→ Assignment
Starting with the first line of the data that follows, transcribe every line verbatim until the line containing "kielich/czerwony (557,453,605,544) ->" has been transcribed.

[The data — start]

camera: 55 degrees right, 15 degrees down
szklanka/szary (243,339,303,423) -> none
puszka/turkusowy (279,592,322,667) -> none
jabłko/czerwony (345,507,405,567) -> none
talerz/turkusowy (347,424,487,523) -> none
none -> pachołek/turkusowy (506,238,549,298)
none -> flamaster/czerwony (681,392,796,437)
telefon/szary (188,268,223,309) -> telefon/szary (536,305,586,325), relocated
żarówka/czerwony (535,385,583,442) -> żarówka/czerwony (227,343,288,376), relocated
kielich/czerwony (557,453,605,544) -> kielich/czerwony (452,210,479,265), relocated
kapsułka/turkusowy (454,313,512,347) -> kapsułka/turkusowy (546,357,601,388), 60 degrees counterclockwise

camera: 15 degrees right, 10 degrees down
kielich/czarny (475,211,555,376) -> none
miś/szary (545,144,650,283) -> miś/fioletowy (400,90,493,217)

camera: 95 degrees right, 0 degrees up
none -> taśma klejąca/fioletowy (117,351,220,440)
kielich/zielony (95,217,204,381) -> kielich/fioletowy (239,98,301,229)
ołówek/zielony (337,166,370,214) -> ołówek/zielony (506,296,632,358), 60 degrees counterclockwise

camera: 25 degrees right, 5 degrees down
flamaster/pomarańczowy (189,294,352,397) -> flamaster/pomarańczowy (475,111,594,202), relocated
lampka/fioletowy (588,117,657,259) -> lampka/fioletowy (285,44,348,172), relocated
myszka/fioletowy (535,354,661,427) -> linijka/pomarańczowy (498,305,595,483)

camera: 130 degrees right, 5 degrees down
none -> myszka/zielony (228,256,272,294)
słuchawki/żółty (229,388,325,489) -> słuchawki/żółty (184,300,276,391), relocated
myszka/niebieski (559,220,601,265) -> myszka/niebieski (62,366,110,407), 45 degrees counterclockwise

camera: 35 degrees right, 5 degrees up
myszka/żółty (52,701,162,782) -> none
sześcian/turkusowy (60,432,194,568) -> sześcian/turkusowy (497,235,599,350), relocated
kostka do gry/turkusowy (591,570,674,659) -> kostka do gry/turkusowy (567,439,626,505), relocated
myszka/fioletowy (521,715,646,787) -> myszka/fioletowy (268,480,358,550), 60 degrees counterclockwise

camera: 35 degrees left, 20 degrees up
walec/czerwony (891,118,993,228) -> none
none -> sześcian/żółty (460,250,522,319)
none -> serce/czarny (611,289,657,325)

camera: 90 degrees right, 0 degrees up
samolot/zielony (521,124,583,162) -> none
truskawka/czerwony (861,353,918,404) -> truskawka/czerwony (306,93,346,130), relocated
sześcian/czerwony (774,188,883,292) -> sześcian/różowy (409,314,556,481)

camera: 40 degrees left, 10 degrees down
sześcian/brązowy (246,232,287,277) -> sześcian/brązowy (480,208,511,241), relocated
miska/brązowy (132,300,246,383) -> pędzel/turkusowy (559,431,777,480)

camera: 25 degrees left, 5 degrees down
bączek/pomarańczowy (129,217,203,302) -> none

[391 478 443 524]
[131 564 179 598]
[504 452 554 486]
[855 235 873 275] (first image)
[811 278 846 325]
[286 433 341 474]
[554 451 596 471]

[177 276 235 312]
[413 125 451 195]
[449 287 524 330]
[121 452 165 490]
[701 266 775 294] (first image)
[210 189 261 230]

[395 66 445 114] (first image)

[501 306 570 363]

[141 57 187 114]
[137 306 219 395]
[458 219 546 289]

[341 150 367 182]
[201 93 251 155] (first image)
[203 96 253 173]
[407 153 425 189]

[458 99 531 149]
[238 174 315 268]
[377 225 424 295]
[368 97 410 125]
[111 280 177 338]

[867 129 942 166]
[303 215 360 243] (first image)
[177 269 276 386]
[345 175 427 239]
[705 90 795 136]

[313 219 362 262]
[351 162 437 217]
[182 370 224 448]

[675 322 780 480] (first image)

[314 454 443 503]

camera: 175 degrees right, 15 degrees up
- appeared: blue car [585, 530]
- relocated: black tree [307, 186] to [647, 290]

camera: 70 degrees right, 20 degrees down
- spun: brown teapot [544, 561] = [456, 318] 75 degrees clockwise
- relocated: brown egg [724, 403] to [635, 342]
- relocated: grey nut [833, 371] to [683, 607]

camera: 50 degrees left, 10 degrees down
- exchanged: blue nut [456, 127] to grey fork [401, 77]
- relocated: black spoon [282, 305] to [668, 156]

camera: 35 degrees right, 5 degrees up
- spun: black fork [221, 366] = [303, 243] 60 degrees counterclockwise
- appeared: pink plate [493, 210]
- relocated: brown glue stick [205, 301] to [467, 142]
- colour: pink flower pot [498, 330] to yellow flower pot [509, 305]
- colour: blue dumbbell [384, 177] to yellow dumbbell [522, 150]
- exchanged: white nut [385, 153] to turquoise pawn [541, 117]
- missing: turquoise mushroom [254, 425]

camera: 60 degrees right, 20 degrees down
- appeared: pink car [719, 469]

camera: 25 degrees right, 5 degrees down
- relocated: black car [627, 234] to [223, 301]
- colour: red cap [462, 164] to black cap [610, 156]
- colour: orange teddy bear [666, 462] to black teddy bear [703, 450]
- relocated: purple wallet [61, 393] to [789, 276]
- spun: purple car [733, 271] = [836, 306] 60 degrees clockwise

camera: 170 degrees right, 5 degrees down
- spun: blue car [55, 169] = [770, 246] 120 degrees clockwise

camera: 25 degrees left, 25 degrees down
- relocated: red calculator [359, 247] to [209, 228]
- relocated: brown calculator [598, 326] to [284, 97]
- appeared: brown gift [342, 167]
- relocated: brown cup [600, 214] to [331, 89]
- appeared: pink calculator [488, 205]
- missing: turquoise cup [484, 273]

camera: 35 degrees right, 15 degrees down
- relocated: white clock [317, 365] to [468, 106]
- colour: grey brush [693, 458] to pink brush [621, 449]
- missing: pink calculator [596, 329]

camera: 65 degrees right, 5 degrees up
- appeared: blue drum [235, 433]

[The data — finish]

→ Exercise answer
camera: 55 degrees right, 15 degrees down
szklanka/szary (243,339,303,423) -> none
puszka/turkusowy (279,592,322,667) -> none
jabłko/czerwony (345,507,405,567) -> none
talerz/turkusowy (347,424,487,523) -> none
none -> pachołek/turkusowy (506,238,549,298)
none -> flamaster/czerwony (681,392,796,437)
telefon/szary (188,268,223,309) -> telefon/szary (536,305,586,325), relocated
żarówka/czerwony (535,385,583,442) -> żarówka/czerwony (227,343,288,376), relocated
kielich/czerwony (557,453,605,544) -> kielich/czerwony (452,210,479,265), relocated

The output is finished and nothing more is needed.